Scene change data:
———

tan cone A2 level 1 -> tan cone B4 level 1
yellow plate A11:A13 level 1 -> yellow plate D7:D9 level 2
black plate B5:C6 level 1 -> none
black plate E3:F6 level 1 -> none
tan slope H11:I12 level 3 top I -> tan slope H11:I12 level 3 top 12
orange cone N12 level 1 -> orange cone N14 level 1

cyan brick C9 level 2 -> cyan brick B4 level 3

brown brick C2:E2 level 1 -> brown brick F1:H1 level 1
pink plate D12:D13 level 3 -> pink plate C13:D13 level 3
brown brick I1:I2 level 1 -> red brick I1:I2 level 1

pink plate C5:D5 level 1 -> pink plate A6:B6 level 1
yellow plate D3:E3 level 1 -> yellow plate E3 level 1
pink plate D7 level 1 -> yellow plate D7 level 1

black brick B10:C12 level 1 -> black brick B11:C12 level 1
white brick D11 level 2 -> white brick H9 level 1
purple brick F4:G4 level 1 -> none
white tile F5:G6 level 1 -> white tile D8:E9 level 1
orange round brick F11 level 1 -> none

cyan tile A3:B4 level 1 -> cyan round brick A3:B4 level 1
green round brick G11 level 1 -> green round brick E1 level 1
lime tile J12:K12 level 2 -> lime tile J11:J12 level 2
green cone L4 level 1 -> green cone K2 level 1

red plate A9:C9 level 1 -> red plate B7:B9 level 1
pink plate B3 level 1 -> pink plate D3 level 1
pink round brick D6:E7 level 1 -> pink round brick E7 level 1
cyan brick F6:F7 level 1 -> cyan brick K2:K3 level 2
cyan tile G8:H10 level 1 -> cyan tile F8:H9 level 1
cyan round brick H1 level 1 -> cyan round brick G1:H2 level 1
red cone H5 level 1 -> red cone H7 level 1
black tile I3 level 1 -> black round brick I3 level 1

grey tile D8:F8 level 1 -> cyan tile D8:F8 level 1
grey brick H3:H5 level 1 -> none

———

## Required action
The records shown above must be returned in full, exactly as written.

## Written solution
tan cone A2 level 1 -> tan cone B4 level 1
yellow plate A11:A13 level 1 -> yellow plate D7:D9 level 2
black plate B5:C6 level 1 -> none
black plate E3:F6 level 1 -> none
tan slope H11:I12 level 3 top I -> tan slope H11:I12 level 3 top 12
orange cone N12 level 1 -> orange cone N14 level 1

cyan brick C9 level 2 -> cyan brick B4 level 3

brown brick C2:E2 level 1 -> brown brick F1:H1 level 1
pink plate D12:D13 level 3 -> pink plate C13:D13 level 3
brown brick I1:I2 level 1 -> red brick I1:I2 level 1

pink plate C5:D5 level 1 -> pink plate A6:B6 level 1
yellow plate D3:E3 level 1 -> yellow plate E3 level 1
pink plate D7 level 1 -> yellow plate D7 level 1

black brick B10:C12 level 1 -> black brick B11:C12 level 1
white brick D11 level 2 -> white brick H9 level 1
purple brick F4:G4 level 1 -> none
white tile F5:G6 level 1 -> white tile D8:E9 level 1
orange round brick F11 level 1 -> none

cyan tile A3:B4 level 1 -> cyan round brick A3:B4 level 1
green round brick G11 level 1 -> green round brick E1 level 1
lime tile J12:K12 level 2 -> lime tile J11:J12 level 2
green cone L4 level 1 -> green cone K2 level 1

red plate A9:C9 level 1 -> red plate B7:B9 level 1
pink plate B3 level 1 -> pink plate D3 level 1
pink round brick D6:E7 level 1 -> pink round brick E7 level 1
cyan brick F6:F7 level 1 -> cyan brick K2:K3 level 2
cyan tile G8:H10 level 1 -> cyan tile F8:H9 level 1
cyan round brick H1 level 1 -> cyan round brick G1:H2 level 1
red cone H5 level 1 -> red cone H7 level 1
black tile I3 level 1 -> black round brick I3 level 1

grey tile D8:F8 level 1 -> cyan tile D8:F8 level 1
grey brick H3:H5 level 1 -> none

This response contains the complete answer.